Nothing but the records, copied exactly and stripped of pictures, should be in the answer.
BEGIN Material to process
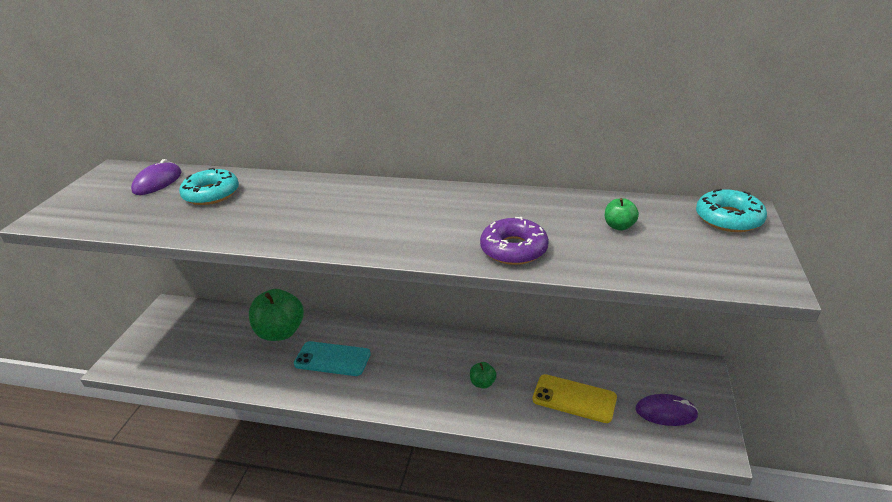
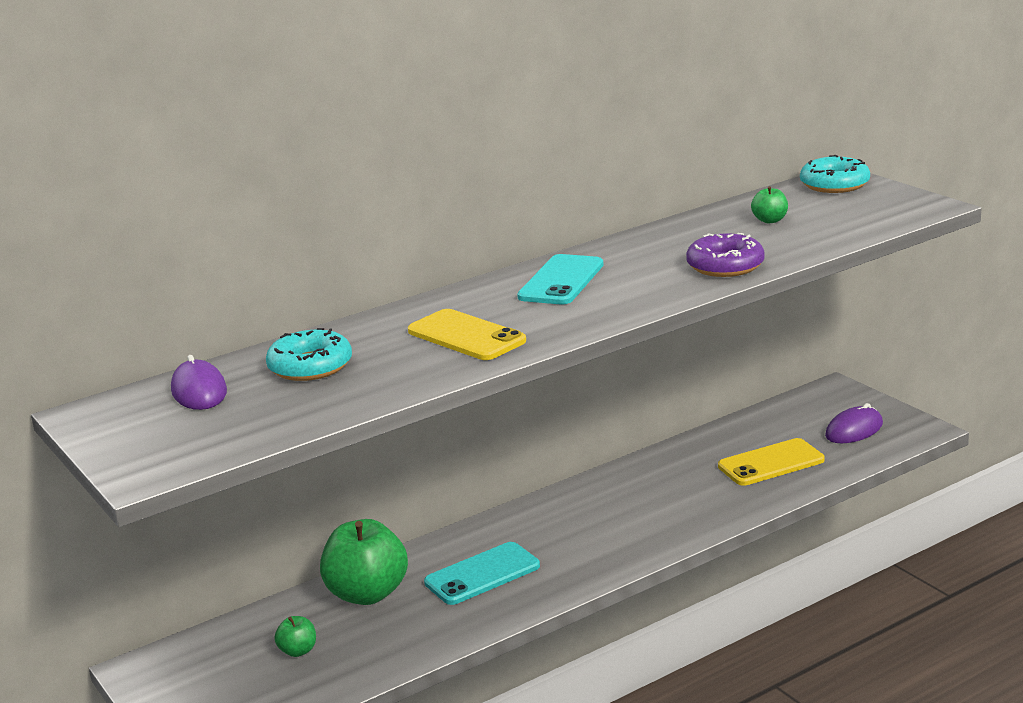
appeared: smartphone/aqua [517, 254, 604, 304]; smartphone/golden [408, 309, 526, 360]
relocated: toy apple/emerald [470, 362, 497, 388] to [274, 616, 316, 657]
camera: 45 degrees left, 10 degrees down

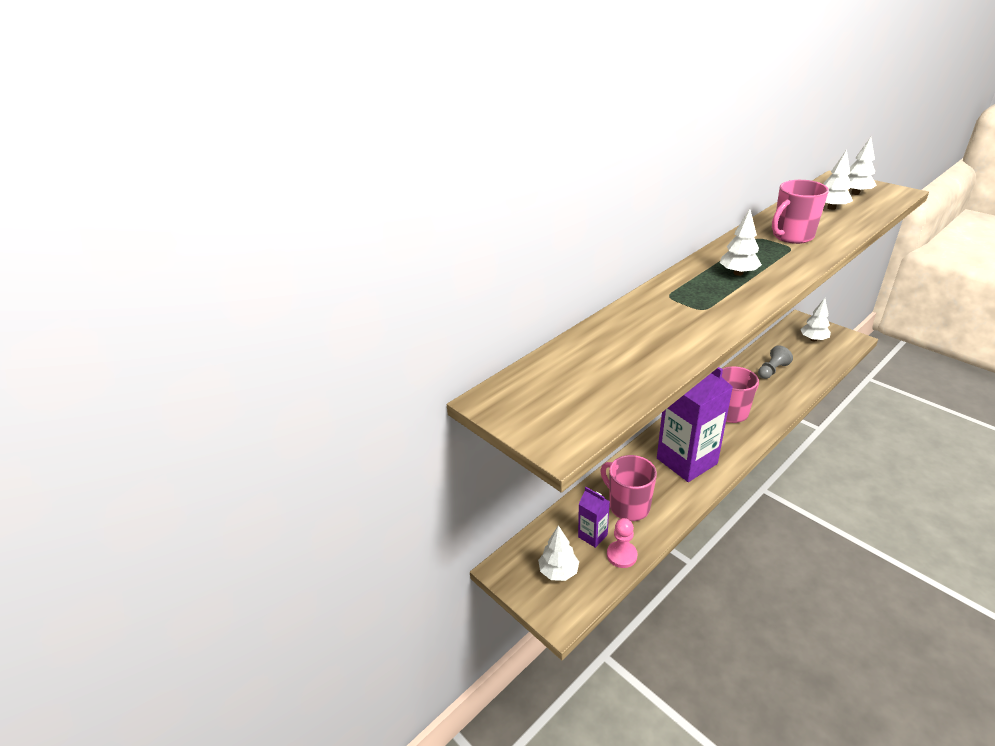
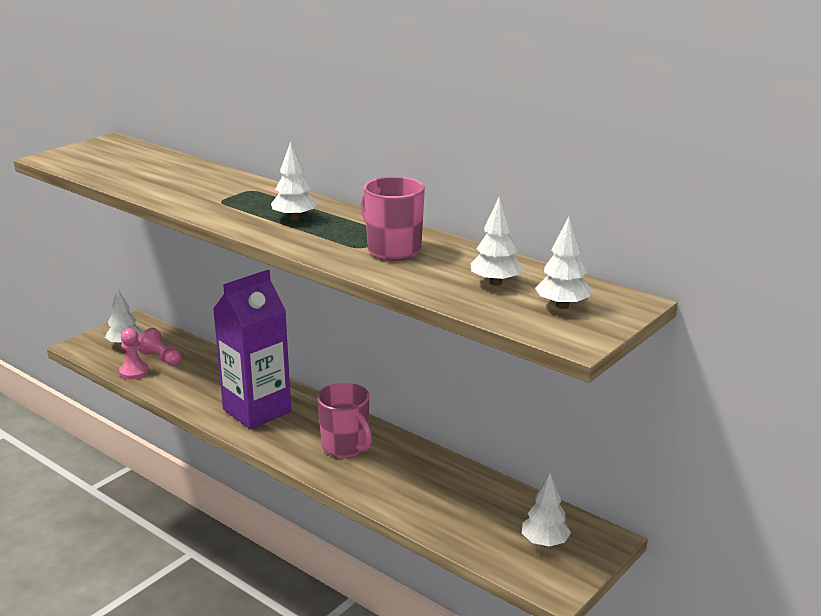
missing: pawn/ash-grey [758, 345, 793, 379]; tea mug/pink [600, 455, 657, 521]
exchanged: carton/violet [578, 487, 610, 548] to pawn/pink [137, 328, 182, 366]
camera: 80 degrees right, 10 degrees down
END Material to process
*Exercise response*
appeared: smartphone/aqua [517, 254, 604, 304]; smartphone/golden [408, 309, 526, 360]
relocated: toy apple/emerald [470, 362, 497, 388] to [274, 616, 316, 657]
camera: 45 degrees left, 10 degrees down

missing: pawn/ash-grey [758, 345, 793, 379]; tea mug/pink [600, 455, 657, 521]
exchanged: carton/violet [578, 487, 610, 548] to pawn/pink [137, 328, 182, 366]
camera: 80 degrees right, 10 degrees down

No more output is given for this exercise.